* [Problem statement] Once you find the line that contains "window: (252, 612) -> (960, 311), width x0.67", write out that line and every line after it to the end of the records, exactly and with nothing else.

* [Dataset content]
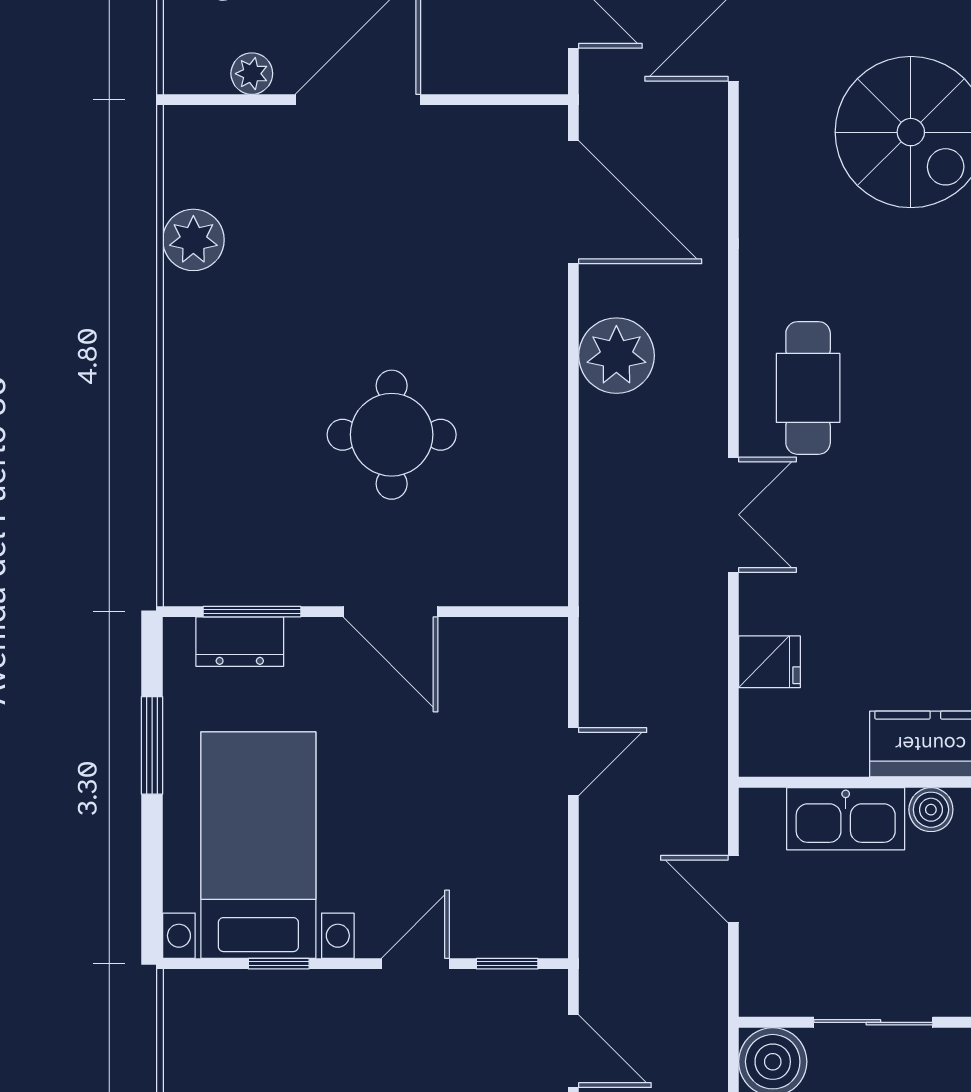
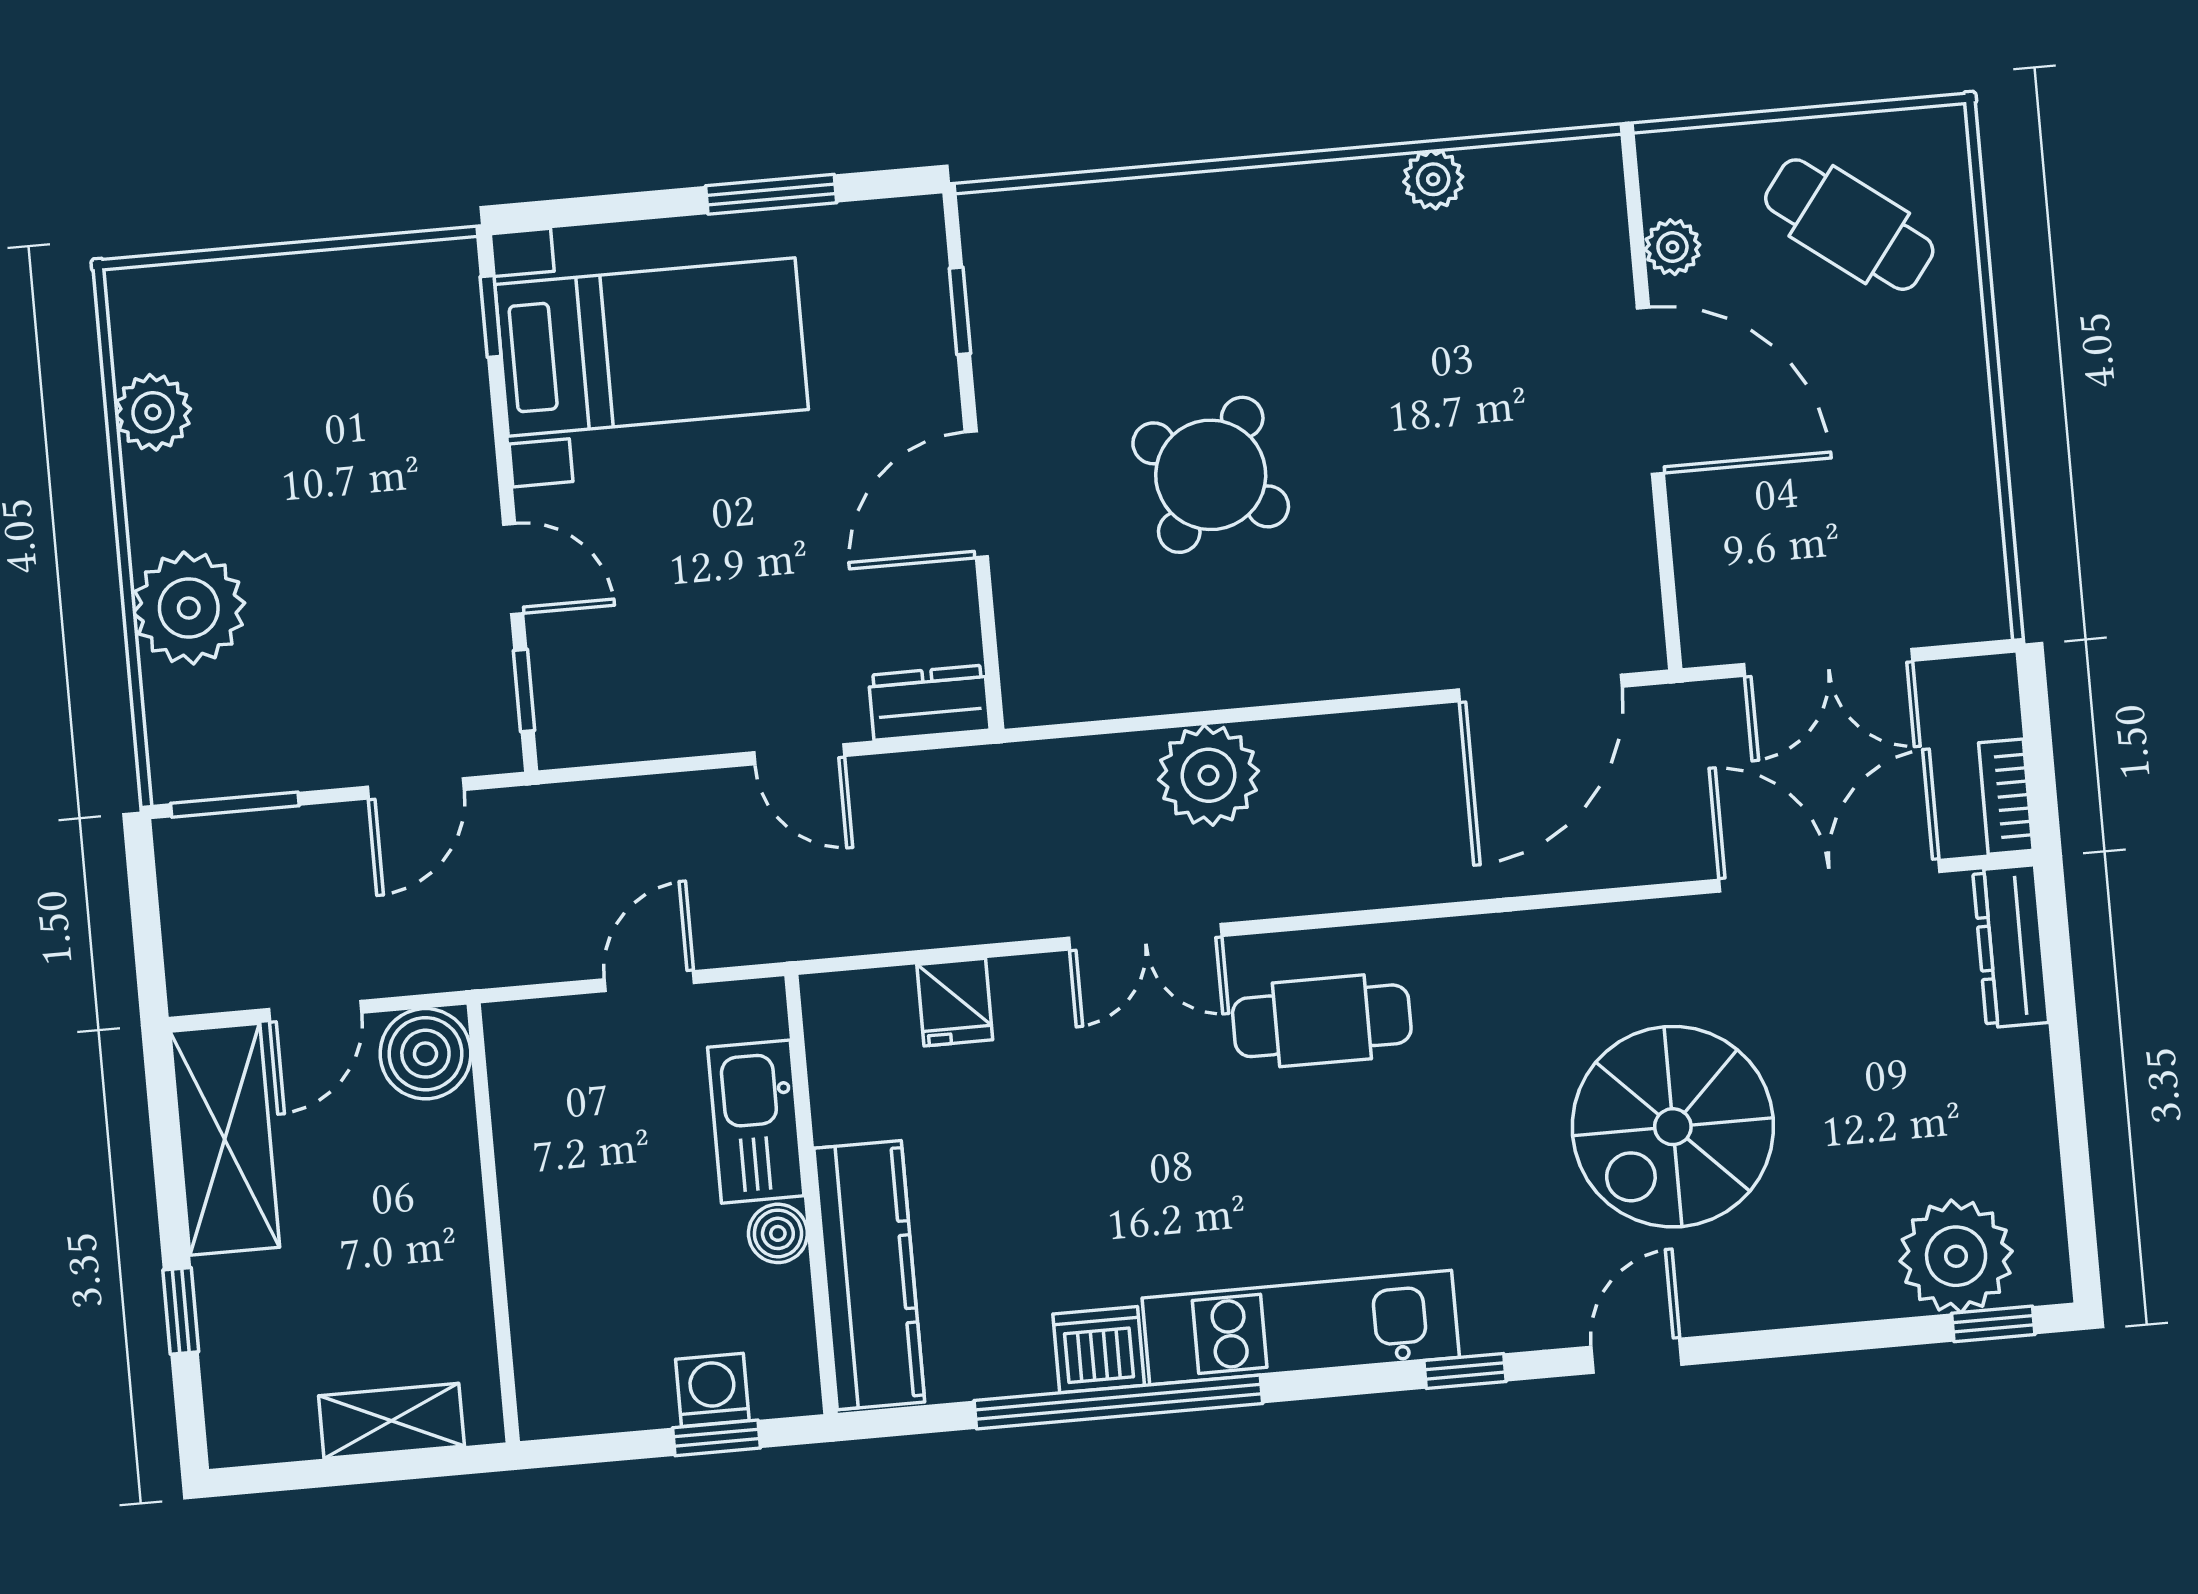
plant: (193, 240) -> (1433, 179), width x0.73, depth x0.73
plant: (616, 356) -> (1208, 775), moved
round table: (392, 435) -> (1211, 475), turned 34
window: (252, 612) -> (960, 311), width x0.67
dresser: (240, 642) -> (929, 703), moved, turned 90
window: (279, 964) -> (491, 317), moved
sliding door: (873, 1022) -> (490, 1182), removed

* [Task answer]
window: (252, 612) -> (960, 311), width x0.67
dresser: (240, 642) -> (929, 703), moved, turned 90
window: (279, 964) -> (491, 317), moved
sliding door: (873, 1022) -> (490, 1182), removed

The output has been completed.